### TASK GOAL
Write out exactly the lines below that run from the line containing "turquoise notebook: 2 -> 0" through the last line of the records.

Collection entries:
- - - - - - -

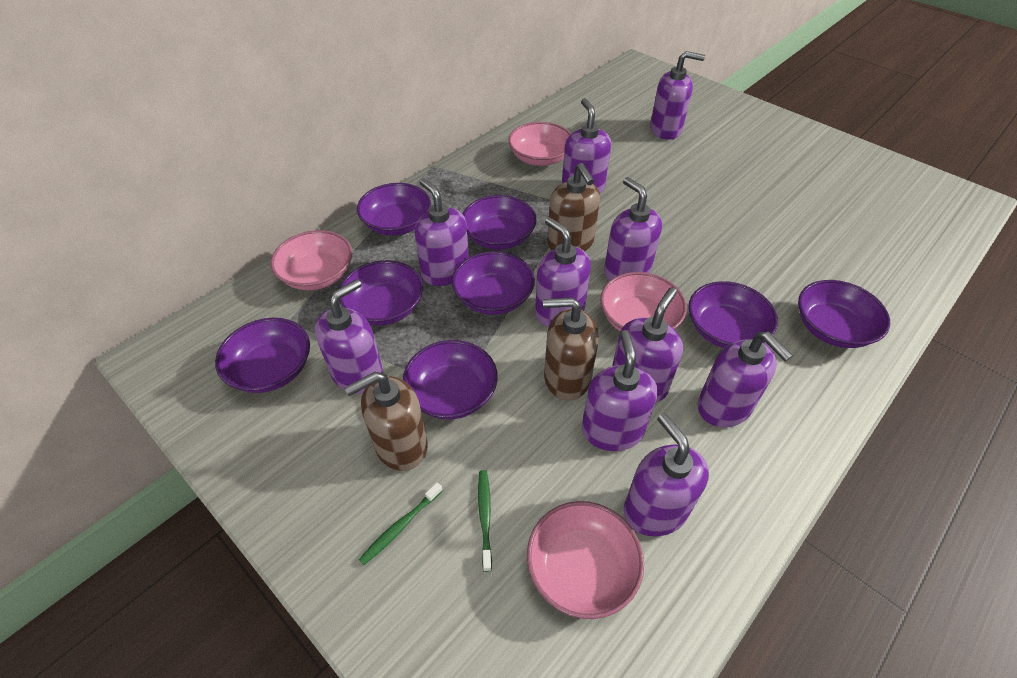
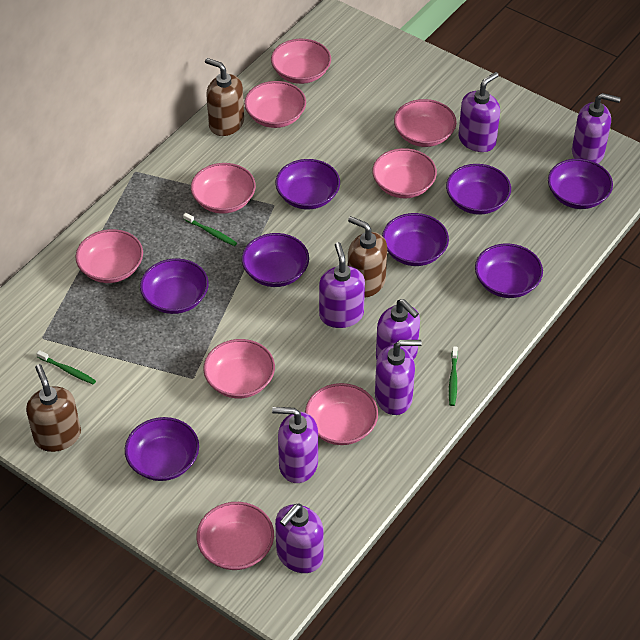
green toothbrush: 2 -> 3
pink bowl: 4 -> 9
purple soap dispenser: 10 -> 7

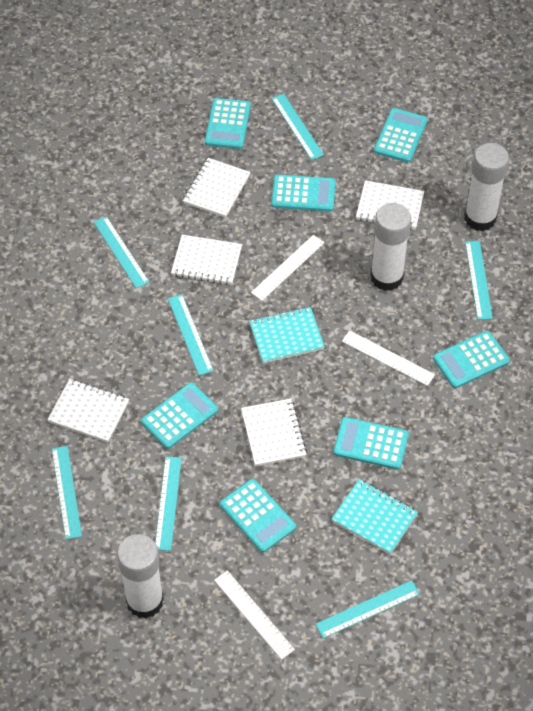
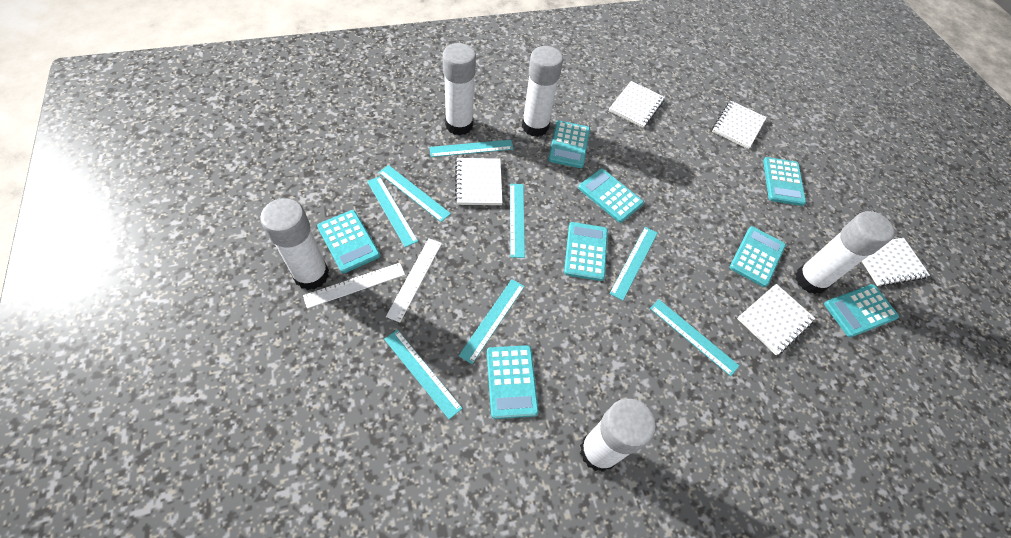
turquoise calculator: 7 -> 8
turquoise notebook: 2 -> 0
turquoise ruler: 7 -> 8
white glue stick: 3 -> 5
white ruler: 3 -> 2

- - - - - - -

### TASK RESPONSE
turquoise notebook: 2 -> 0
turquoise ruler: 7 -> 8
white glue stick: 3 -> 5
white ruler: 3 -> 2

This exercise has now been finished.